Try it
Nothing but the lines from the start of the entries below through the line containing "green semicircle: (179, 81)" should appear in the answer, copied exactly and free of pictures.

Records supplied

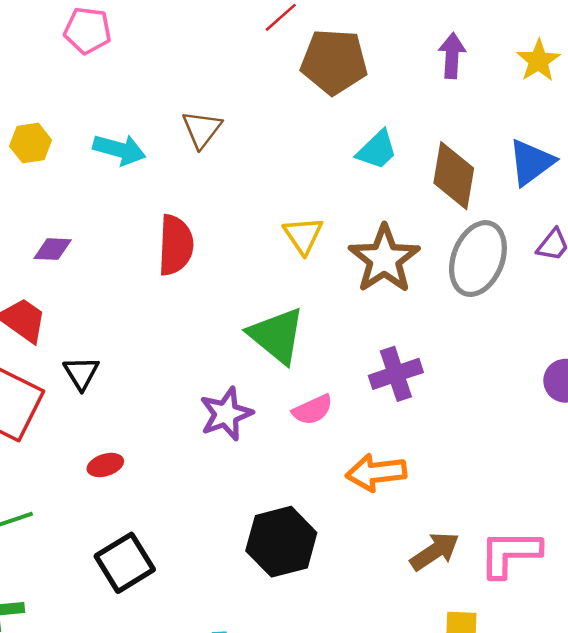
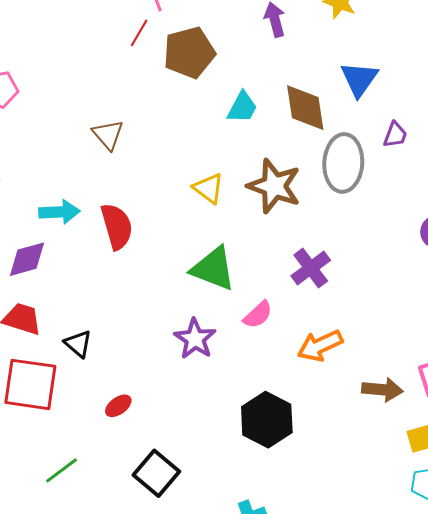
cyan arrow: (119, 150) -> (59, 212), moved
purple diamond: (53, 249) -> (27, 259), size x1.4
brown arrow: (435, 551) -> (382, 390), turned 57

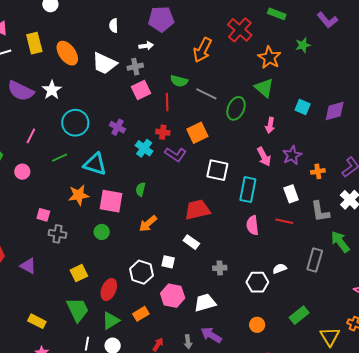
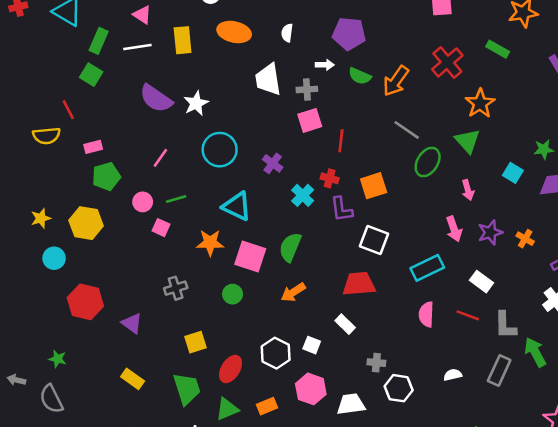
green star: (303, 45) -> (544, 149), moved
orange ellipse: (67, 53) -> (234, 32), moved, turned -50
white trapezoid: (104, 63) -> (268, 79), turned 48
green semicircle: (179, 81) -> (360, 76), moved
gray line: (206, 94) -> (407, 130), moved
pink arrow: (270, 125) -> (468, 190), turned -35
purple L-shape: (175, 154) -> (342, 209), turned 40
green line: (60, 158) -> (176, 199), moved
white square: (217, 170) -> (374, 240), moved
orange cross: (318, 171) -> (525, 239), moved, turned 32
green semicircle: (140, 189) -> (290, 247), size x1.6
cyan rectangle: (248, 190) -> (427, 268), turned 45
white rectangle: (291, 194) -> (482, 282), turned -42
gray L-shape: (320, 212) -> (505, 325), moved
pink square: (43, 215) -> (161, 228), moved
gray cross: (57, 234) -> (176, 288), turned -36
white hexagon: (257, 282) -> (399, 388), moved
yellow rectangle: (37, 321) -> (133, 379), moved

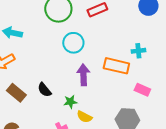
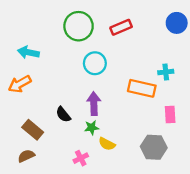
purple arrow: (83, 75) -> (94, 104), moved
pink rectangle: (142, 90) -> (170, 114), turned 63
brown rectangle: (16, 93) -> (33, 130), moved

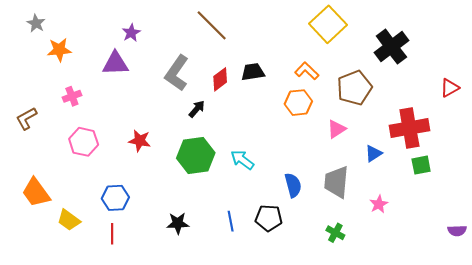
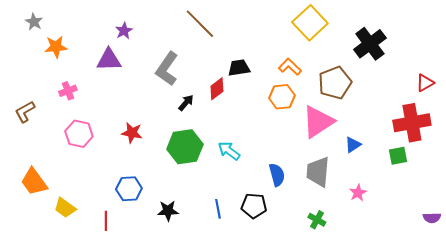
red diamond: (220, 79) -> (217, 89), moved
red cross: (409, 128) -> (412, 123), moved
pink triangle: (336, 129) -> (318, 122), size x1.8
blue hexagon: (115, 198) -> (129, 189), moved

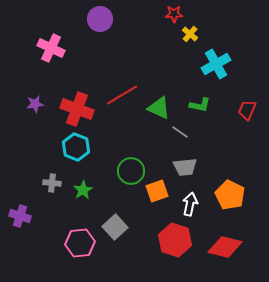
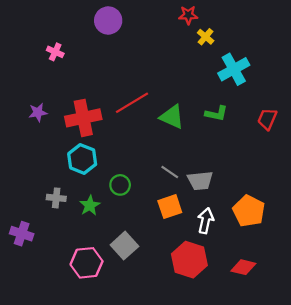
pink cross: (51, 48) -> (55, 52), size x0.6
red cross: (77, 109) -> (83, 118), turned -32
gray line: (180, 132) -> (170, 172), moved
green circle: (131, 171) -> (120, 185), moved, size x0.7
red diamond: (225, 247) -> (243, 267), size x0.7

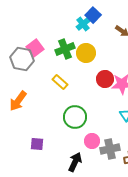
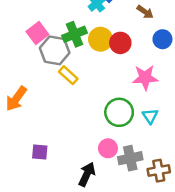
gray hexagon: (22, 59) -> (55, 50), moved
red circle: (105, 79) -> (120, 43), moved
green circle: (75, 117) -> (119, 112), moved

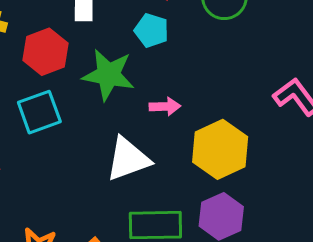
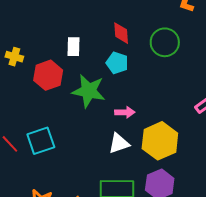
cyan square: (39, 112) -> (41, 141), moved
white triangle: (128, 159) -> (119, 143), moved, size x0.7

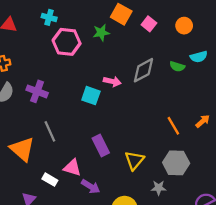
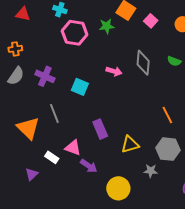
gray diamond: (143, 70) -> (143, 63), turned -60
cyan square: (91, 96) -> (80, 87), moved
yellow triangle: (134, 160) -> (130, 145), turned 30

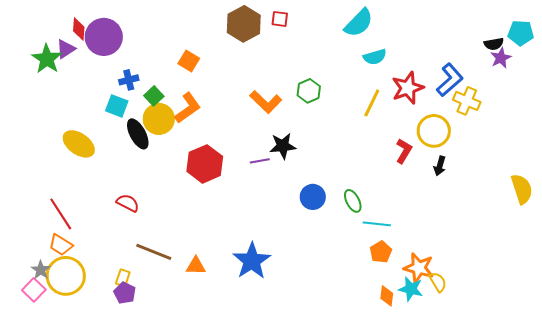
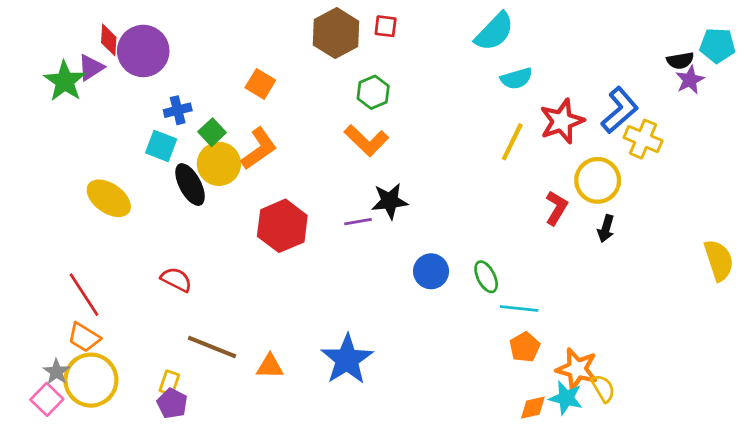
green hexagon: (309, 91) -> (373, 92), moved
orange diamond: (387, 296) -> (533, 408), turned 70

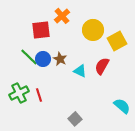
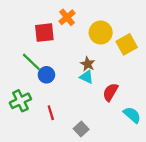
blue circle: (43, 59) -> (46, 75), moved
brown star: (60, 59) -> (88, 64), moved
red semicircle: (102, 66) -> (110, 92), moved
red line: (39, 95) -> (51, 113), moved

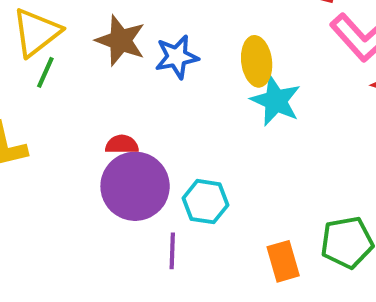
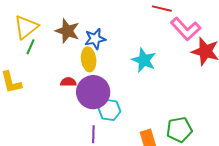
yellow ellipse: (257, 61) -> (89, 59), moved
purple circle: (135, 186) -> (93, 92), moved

Answer section
cyan arrow: (119, 150) -> (59, 212), moved
purple diamond: (53, 249) -> (27, 259), size x1.4
brown arrow: (435, 551) -> (382, 390), turned 57

green star: (303, 45) -> (544, 149), moved
orange ellipse: (67, 53) -> (234, 32), moved, turned -50
white trapezoid: (104, 63) -> (268, 79), turned 48
green semicircle: (179, 81) -> (360, 76), moved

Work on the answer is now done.